Exercise goal: Once the pictures are set aside, transcribe each line of the data exactly.

Source records:
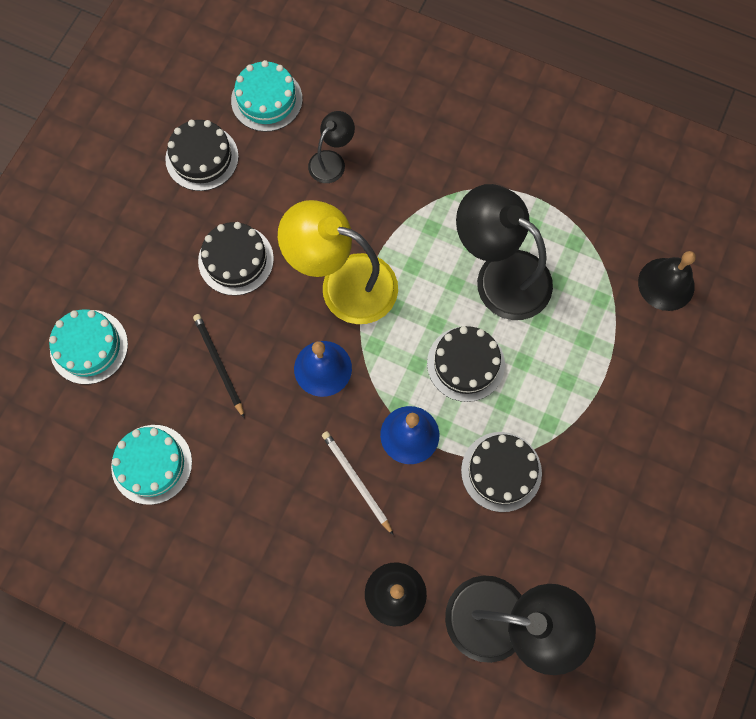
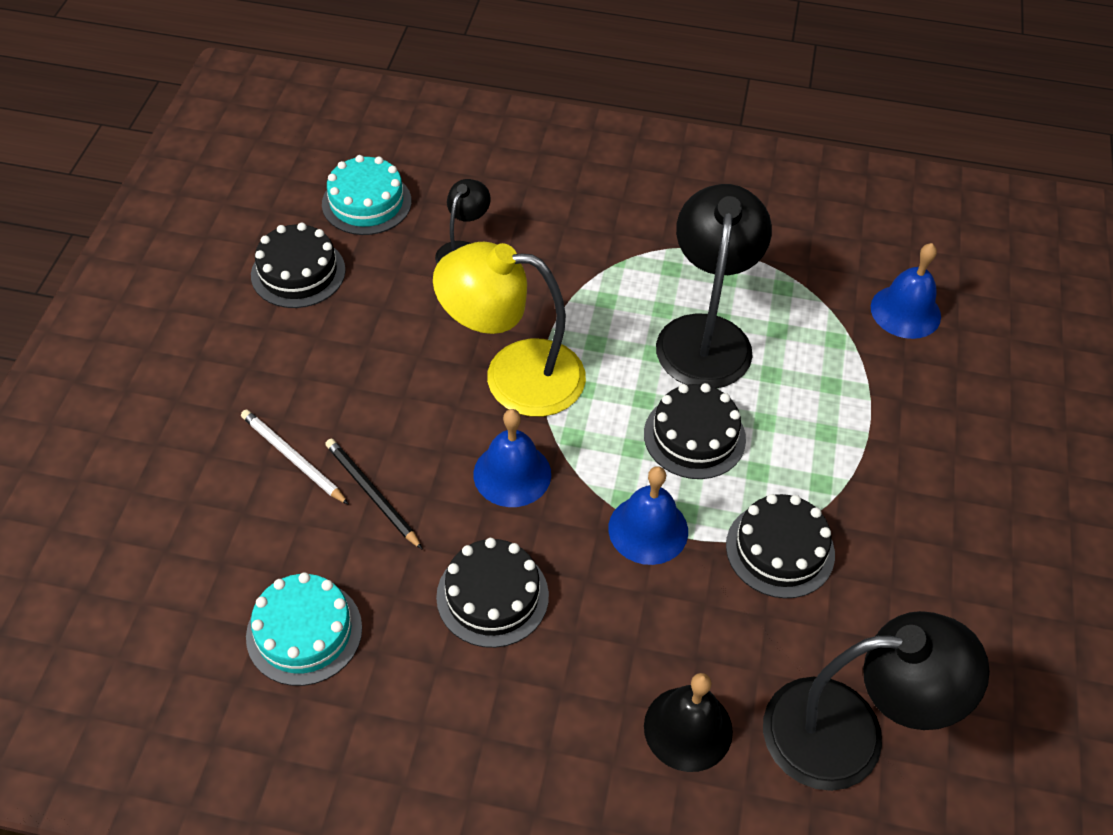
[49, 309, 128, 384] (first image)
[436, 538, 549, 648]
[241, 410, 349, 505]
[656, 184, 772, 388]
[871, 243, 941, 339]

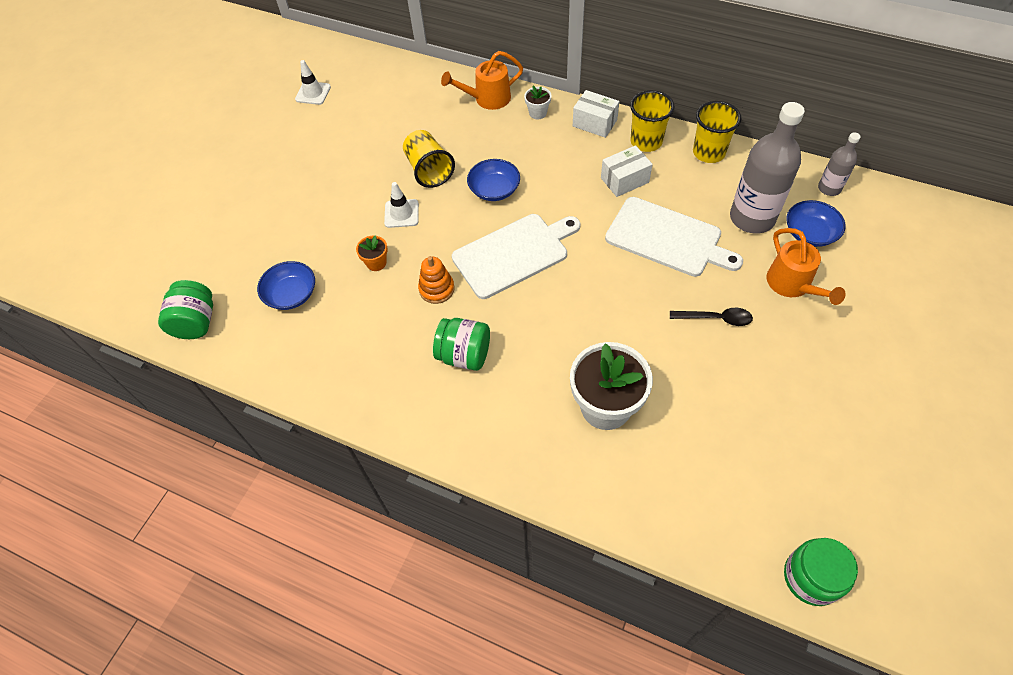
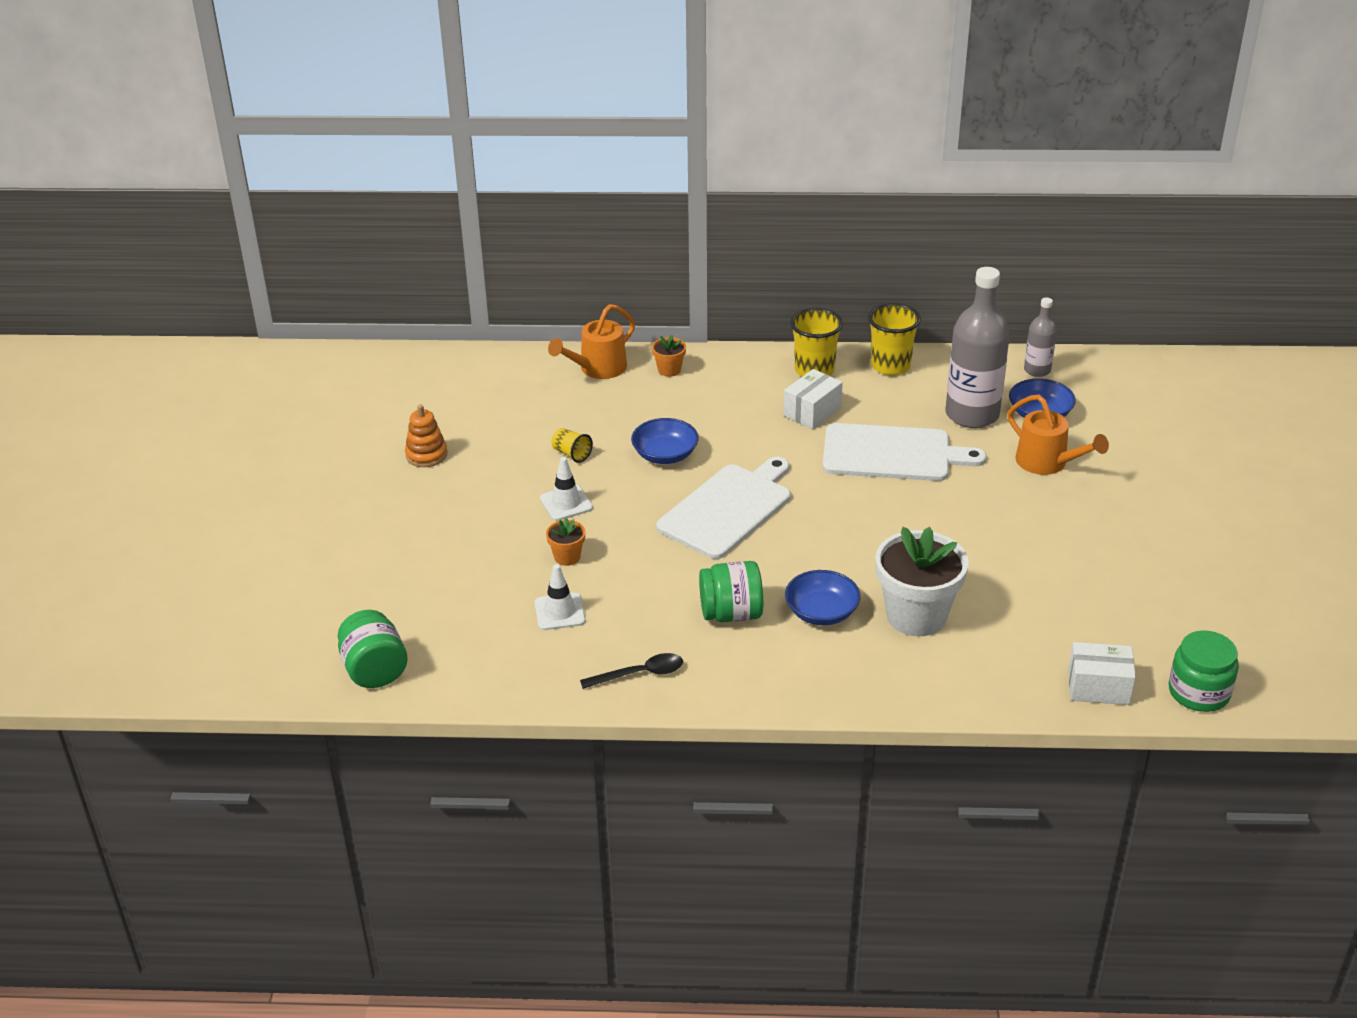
[785, 570, 860, 625]
[535, 564, 586, 630]
[552, 428, 593, 463]
[405, 405, 447, 467]
[652, 334, 686, 377]
[1068, 642, 1136, 705]
[580, 653, 683, 689]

Exercise solution:
[49, 309, 128, 384] (first image)
[436, 538, 549, 648]
[241, 410, 349, 505]
[656, 184, 772, 388]
[871, 243, 941, 339]

[785, 570, 860, 625]
[535, 564, 586, 630]
[552, 428, 593, 463]
[405, 405, 447, 467]
[652, 334, 686, 377]
[1068, 642, 1136, 705]
[580, 653, 683, 689]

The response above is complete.